What to work on: You are asked to reproduce the listing exactly and to omit its pictures.

Supplied entries:
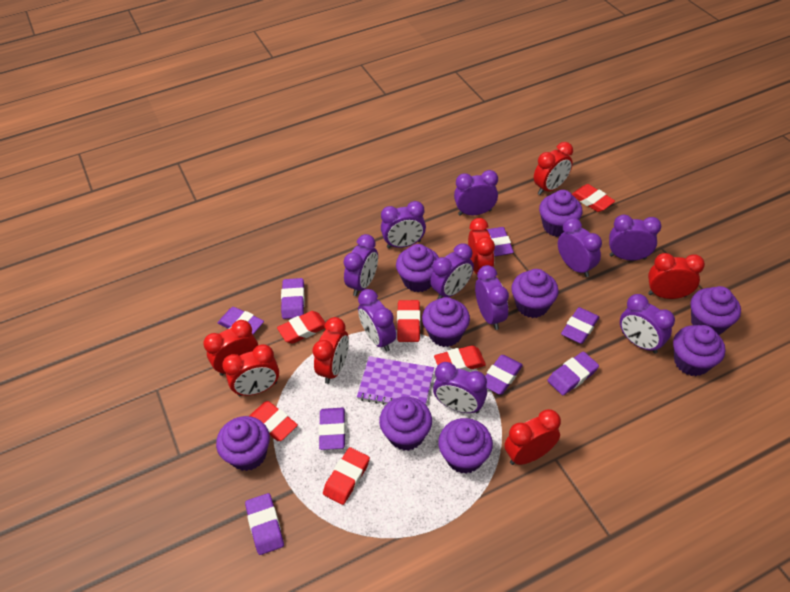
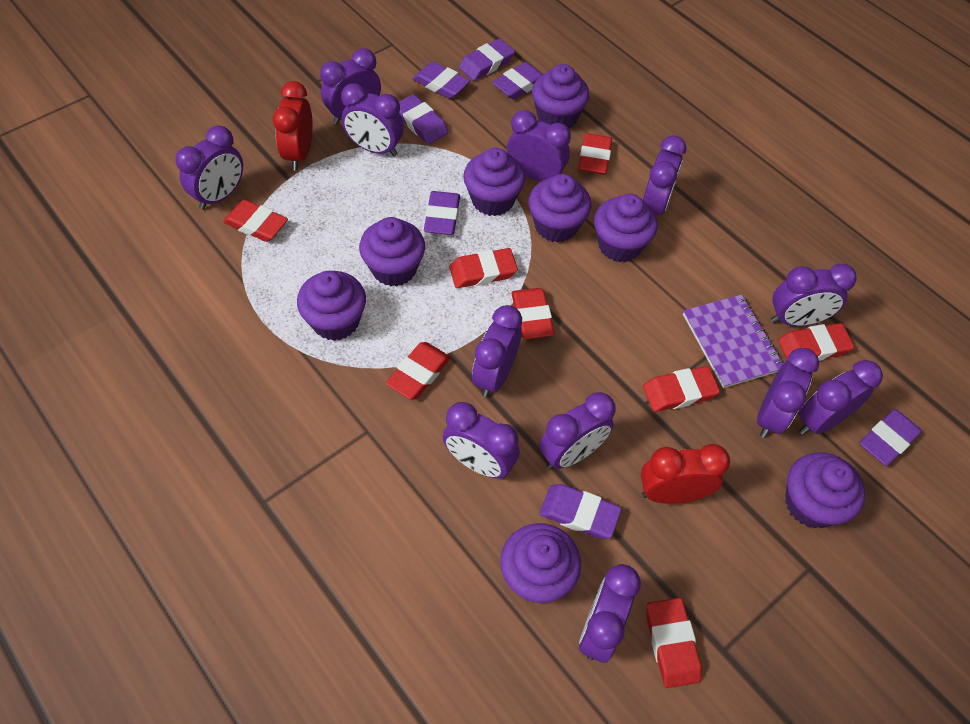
purple clock: 10 -> 12
purple cupcake: 9 -> 8
purple eraser: 8 -> 7
red clock: 7 -> 2
red eraser: 6 -> 8

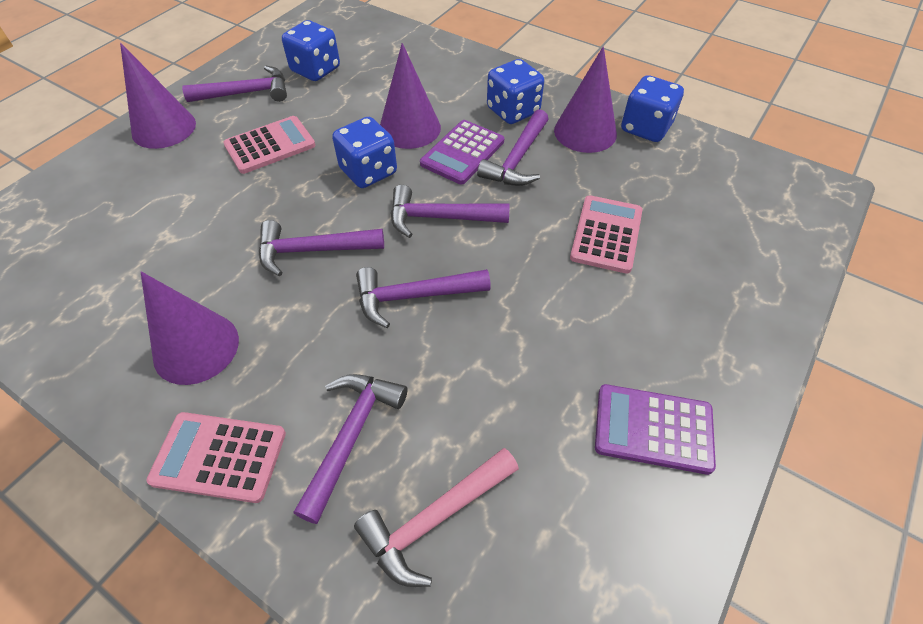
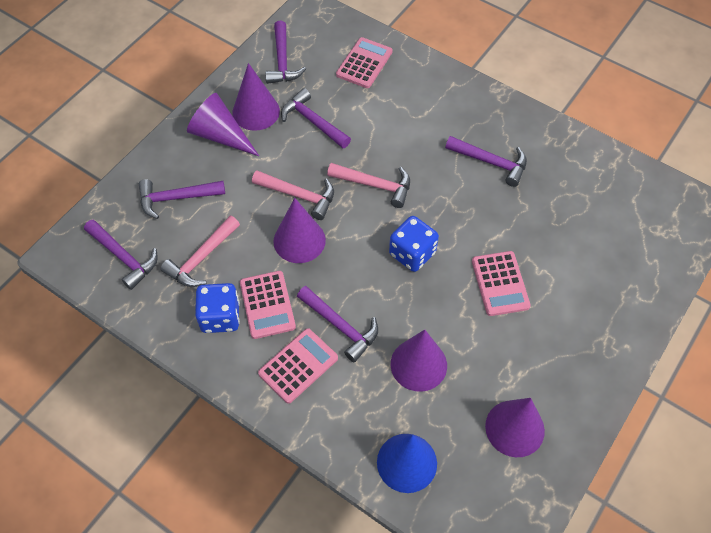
blue cone: 0 -> 1
blue dice: 4 -> 2
pink calculator: 3 -> 4
pink hammer: 1 -> 3
purple calculator: 2 -> 0
purple cone: 4 -> 5

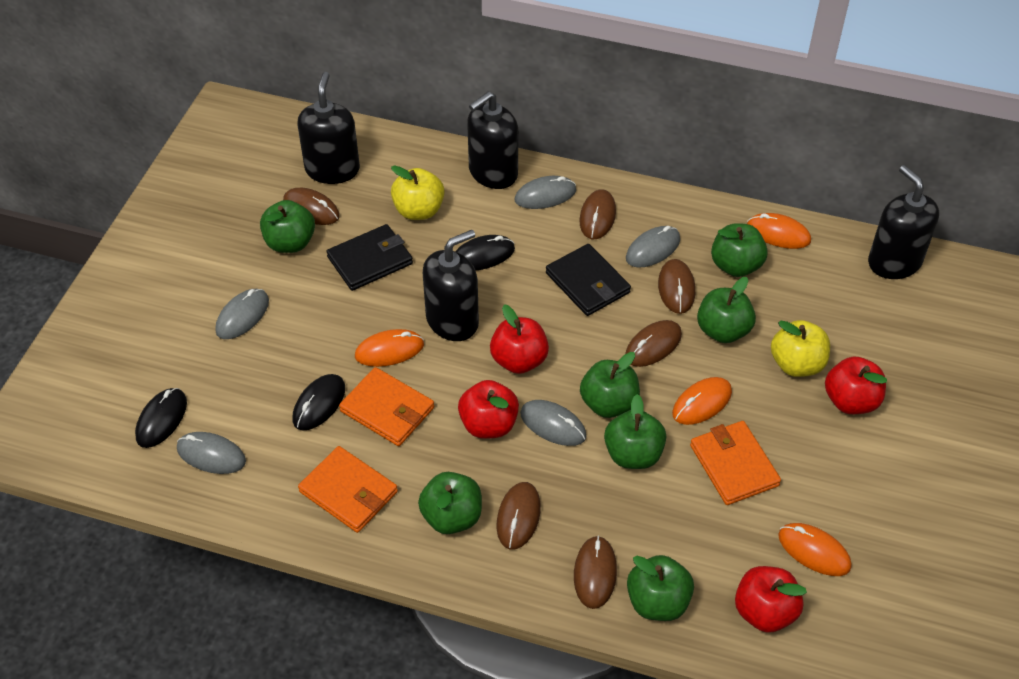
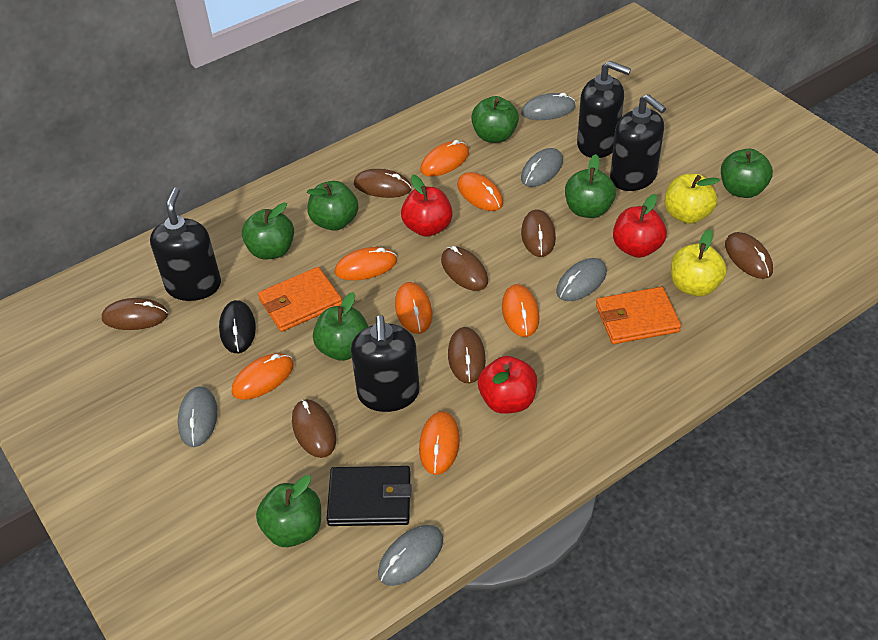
black mouse: 3 -> 1
black wallet: 2 -> 1
brown mouse: 6 -> 7
orange mouse: 4 -> 7
orange wallet: 3 -> 2
red apple: 4 -> 3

Reply:
purple clock: 10 -> 12
purple cupcake: 9 -> 8
purple eraser: 8 -> 7
red clock: 7 -> 2
red eraser: 6 -> 8

blue cone: 0 -> 1
blue dice: 4 -> 2
pink calculator: 3 -> 4
pink hammer: 1 -> 3
purple calculator: 2 -> 0
purple cone: 4 -> 5

black mouse: 3 -> 1
black wallet: 2 -> 1
brown mouse: 6 -> 7
orange mouse: 4 -> 7
orange wallet: 3 -> 2
red apple: 4 -> 3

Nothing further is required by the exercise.